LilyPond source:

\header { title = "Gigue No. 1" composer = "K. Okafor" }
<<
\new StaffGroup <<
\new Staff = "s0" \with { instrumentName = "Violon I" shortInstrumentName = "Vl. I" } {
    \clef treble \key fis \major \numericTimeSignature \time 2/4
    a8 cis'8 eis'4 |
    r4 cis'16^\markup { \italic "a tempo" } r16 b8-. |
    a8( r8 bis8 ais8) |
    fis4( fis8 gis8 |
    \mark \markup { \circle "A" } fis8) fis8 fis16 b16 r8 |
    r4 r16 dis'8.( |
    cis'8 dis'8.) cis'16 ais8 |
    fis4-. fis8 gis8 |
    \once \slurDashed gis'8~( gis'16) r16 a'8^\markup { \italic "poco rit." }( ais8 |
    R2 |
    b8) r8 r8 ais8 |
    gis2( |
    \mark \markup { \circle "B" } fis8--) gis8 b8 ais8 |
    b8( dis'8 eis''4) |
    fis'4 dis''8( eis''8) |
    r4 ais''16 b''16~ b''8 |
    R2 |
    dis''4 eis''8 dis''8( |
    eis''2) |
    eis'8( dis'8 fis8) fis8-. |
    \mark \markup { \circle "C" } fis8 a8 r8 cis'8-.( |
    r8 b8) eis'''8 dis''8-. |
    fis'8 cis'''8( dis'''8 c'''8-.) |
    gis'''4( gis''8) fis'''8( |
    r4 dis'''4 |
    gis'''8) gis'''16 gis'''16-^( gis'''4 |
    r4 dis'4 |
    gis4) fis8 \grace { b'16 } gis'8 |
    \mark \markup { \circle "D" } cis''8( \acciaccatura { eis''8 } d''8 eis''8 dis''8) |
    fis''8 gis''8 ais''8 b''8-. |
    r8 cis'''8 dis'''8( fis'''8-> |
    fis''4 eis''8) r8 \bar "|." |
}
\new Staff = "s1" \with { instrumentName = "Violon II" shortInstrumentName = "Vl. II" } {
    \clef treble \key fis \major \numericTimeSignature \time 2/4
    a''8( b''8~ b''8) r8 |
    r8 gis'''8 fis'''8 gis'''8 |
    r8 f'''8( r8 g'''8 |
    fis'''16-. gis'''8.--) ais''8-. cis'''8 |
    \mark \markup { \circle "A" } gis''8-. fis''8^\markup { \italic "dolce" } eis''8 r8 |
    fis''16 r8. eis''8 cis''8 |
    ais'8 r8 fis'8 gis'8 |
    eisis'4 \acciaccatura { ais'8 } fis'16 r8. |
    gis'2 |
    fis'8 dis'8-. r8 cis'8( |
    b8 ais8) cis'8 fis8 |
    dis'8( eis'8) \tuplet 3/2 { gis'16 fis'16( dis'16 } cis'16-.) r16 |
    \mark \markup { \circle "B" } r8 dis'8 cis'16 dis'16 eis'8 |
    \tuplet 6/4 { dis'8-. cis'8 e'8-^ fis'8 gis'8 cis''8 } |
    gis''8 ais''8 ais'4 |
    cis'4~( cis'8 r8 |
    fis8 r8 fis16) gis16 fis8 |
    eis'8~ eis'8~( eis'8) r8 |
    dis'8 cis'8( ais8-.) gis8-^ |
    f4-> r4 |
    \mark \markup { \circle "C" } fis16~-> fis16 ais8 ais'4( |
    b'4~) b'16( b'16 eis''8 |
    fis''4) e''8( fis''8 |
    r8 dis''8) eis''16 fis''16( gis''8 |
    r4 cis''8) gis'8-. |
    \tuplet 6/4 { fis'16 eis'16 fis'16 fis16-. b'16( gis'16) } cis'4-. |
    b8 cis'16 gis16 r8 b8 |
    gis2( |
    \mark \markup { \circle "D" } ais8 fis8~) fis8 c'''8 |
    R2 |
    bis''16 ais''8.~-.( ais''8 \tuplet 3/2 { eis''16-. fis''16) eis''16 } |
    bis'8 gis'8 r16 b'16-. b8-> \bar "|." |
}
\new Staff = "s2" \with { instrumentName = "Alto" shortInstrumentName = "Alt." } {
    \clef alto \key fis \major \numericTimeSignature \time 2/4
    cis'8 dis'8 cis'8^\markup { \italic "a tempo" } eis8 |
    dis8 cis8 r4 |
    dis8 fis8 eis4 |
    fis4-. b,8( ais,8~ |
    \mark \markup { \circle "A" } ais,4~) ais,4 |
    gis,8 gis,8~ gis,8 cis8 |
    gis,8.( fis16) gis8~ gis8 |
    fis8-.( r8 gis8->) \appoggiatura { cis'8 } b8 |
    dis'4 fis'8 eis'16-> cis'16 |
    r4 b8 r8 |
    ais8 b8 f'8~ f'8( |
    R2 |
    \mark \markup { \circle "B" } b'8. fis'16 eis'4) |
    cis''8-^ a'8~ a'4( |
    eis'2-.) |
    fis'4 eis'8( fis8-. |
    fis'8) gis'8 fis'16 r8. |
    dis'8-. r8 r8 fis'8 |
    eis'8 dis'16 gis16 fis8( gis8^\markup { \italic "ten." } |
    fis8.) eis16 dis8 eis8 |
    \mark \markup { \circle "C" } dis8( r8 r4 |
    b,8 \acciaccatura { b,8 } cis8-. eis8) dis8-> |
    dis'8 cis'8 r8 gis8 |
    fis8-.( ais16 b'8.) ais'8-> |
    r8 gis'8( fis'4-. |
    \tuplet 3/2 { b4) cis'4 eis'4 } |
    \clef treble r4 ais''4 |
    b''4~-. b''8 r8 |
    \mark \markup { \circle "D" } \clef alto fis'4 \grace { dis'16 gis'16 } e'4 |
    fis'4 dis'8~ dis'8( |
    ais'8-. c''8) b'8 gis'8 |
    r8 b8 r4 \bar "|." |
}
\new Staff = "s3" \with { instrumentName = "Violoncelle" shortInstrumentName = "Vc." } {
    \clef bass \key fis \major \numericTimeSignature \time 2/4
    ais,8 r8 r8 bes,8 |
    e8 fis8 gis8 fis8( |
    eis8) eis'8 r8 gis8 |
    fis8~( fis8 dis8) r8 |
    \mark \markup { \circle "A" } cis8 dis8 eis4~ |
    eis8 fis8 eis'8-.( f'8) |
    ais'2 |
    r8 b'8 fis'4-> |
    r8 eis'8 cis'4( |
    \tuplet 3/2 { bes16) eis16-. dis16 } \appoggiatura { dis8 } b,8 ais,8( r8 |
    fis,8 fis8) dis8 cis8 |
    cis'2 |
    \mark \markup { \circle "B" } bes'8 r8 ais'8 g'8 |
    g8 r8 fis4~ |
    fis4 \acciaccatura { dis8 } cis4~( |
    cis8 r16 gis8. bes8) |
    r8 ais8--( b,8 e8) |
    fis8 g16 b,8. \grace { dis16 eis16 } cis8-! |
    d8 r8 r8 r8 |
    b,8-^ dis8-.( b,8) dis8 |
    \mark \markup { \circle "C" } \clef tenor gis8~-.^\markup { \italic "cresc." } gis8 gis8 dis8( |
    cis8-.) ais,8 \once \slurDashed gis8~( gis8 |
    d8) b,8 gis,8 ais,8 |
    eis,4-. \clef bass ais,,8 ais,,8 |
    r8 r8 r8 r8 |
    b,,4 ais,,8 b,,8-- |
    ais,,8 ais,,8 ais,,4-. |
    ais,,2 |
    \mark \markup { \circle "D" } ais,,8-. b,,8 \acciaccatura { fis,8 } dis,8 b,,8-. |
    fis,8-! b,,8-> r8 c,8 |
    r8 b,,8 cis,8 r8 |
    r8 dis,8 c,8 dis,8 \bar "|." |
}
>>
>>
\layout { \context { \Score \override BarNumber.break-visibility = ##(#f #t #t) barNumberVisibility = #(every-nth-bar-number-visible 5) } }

» **WRITTEN INSTRUCTION**: Identify every line in the records above that contains the string "appoggiatura", and copy each such line in full. Treat the match as case-sensitive.

» **ANSWER TO THIS TASK**:
    fis8-.( r8 gis8->) \appoggiatura { cis'8 } b8 |
    \tuplet 3/2 { bes16) eis16-. dis16 } \appoggiatura { dis8 } b,8 ais,8( r8 |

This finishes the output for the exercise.